WHAT IS EXPECTED. Only the lines from the start of the data through the line containing "none -> yellow brick F3 level 1" should be written out, exactly as they are, with both ends included and the pictures left out.

Image sets with object changes.

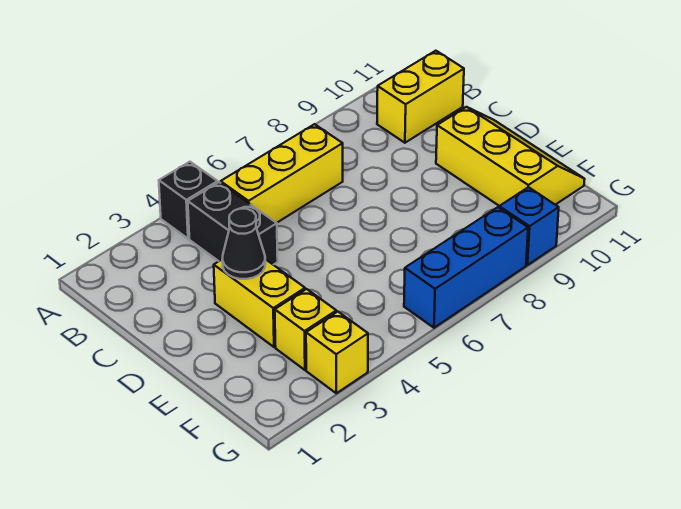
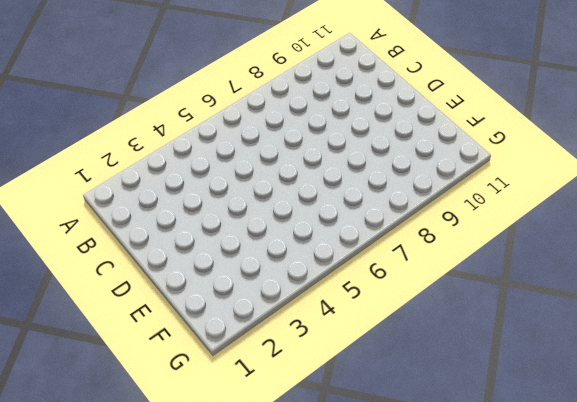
none -> black brick A4 level 1
none -> black brick B4:C4 level 1

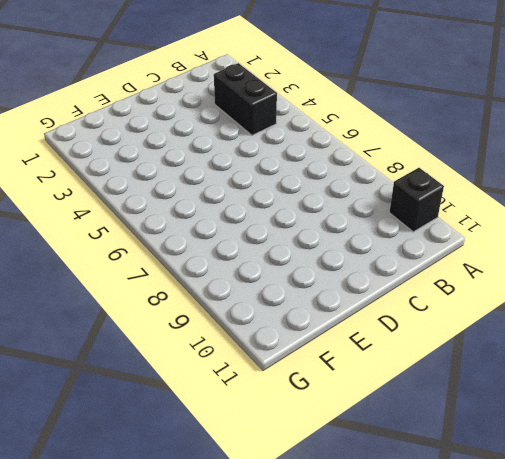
black brick A10 level 1 -> black brick A4 level 1
black brick B3:B4 level 1 -> black brick B4:C4 level 1
none -> yellow brick B5:B7 level 1
none -> yellow brick B10:B11 level 1

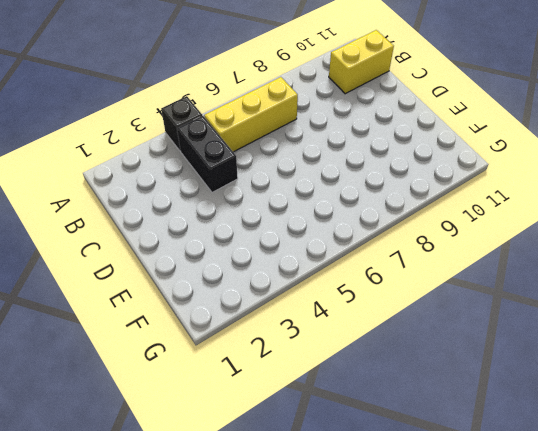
none -> yellow brick D3:E3 level 1
none -> yellow slope D10:F11 level 1 top 10

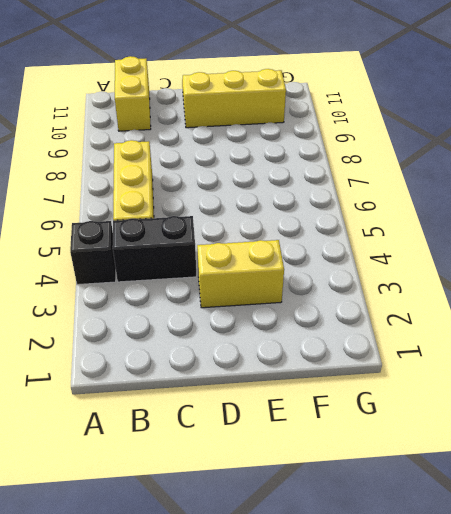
none -> yellow brick F3 level 1
none -> yellow brick G3 level 1

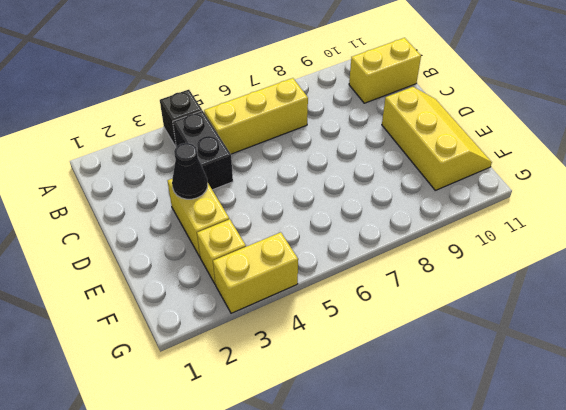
yellow brick G3:G4 level 1 -> yellow brick G3 level 1
none -> blue brick G6:G8 level 1
none -> blue brick G9 level 1

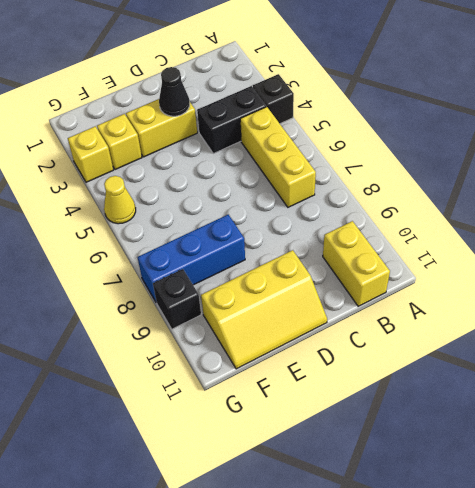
blue brick E8:G8 level 1 -> blue brick G6:G8 level 1
yellow cone G5 level 1 -> none
black brick G9 level 1 -> blue brick G9 level 1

EXERCISE OUTPUT.
none -> black brick A4 level 1
none -> black brick B4:C4 level 1

black brick A10 level 1 -> black brick A4 level 1
black brick B3:B4 level 1 -> black brick B4:C4 level 1
none -> yellow brick B5:B7 level 1
none -> yellow brick B10:B11 level 1

none -> yellow brick D3:E3 level 1
none -> yellow slope D10:F11 level 1 top 10

none -> yellow brick F3 level 1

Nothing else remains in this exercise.